TO DO =
Leave the pictures out and give every entry again exactly.

DATASET CONTENT =
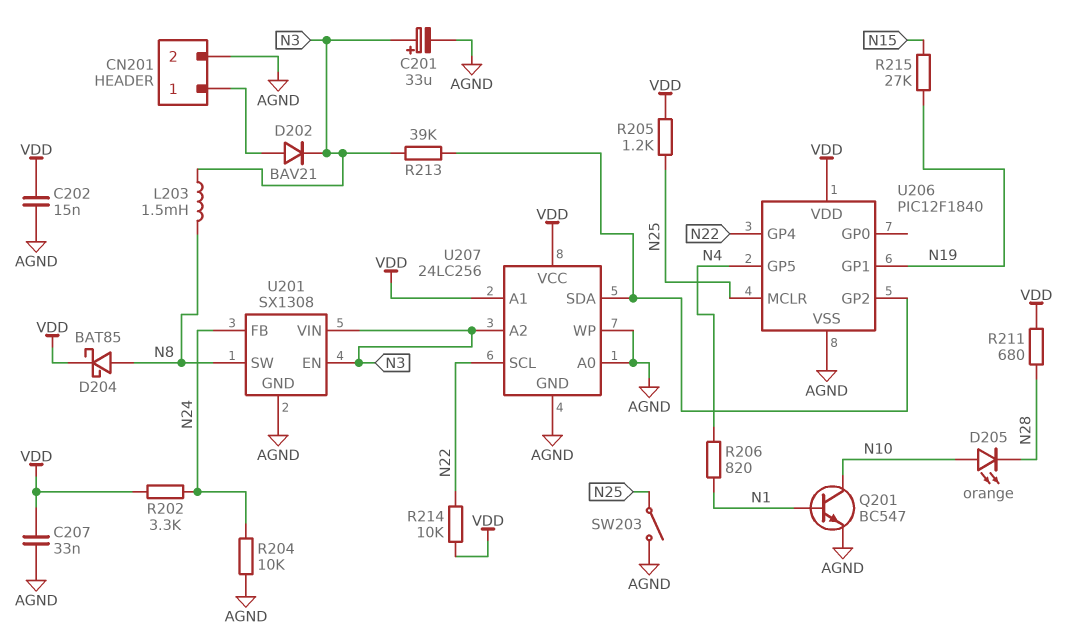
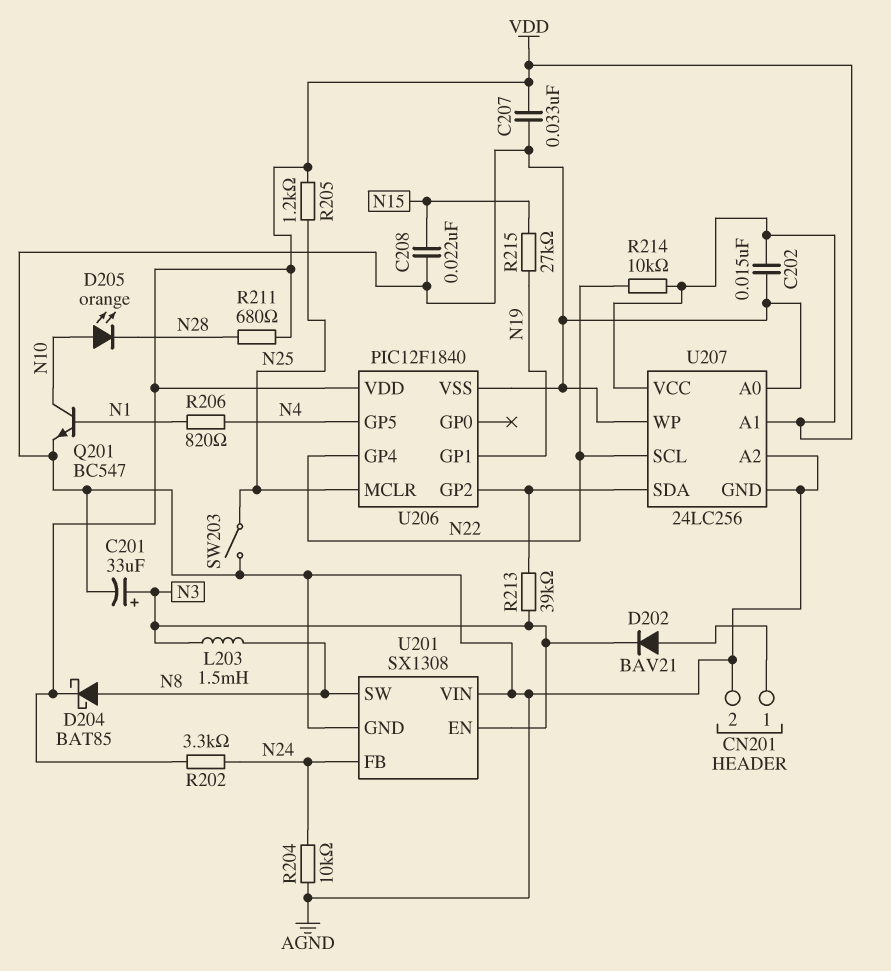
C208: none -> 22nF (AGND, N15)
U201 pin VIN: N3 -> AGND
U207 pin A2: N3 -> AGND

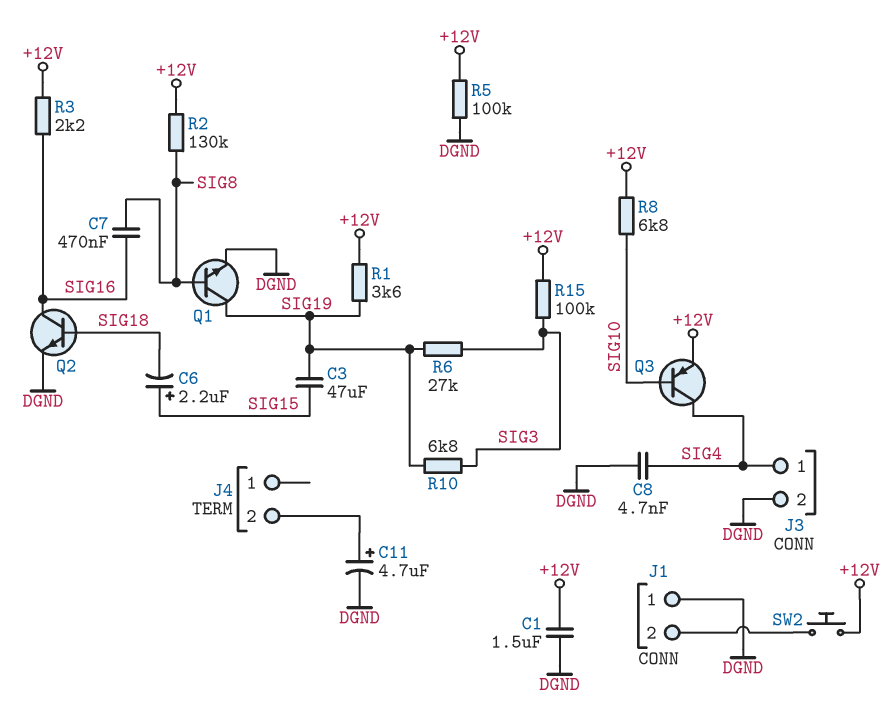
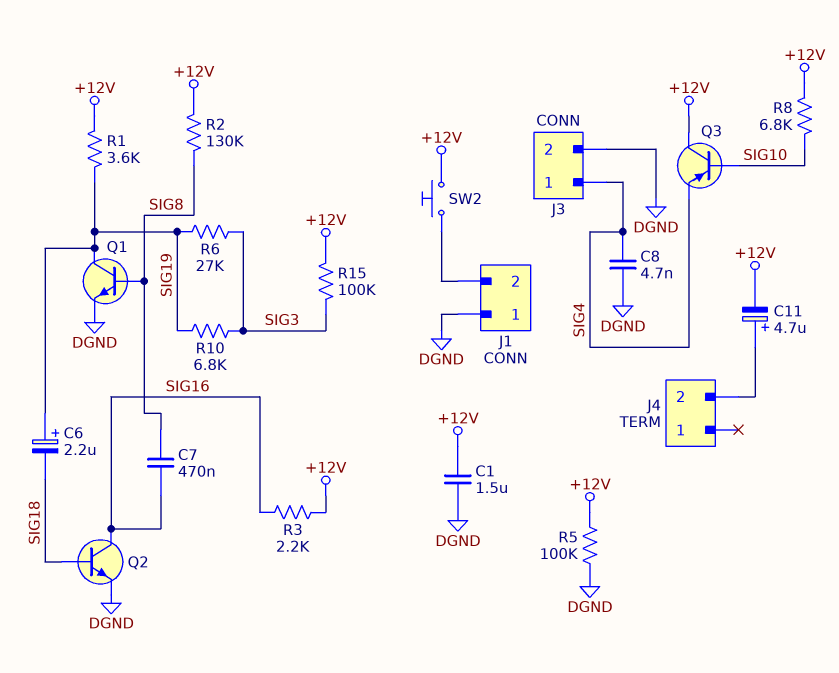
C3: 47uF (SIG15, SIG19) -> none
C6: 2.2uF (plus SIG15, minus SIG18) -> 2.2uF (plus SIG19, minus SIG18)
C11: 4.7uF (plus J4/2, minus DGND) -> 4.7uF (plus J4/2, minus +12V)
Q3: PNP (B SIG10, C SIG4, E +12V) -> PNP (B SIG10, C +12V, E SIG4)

RESPONSE =
C208: none -> 22nF (AGND, N15)
U201 pin VIN: N3 -> AGND
U207 pin A2: N3 -> AGND

C3: 47uF (SIG15, SIG19) -> none
C6: 2.2uF (plus SIG15, minus SIG18) -> 2.2uF (plus SIG19, minus SIG18)
C11: 4.7uF (plus J4/2, minus DGND) -> 4.7uF (plus J4/2, minus +12V)
Q3: PNP (B SIG10, C SIG4, E +12V) -> PNP (B SIG10, C +12V, E SIG4)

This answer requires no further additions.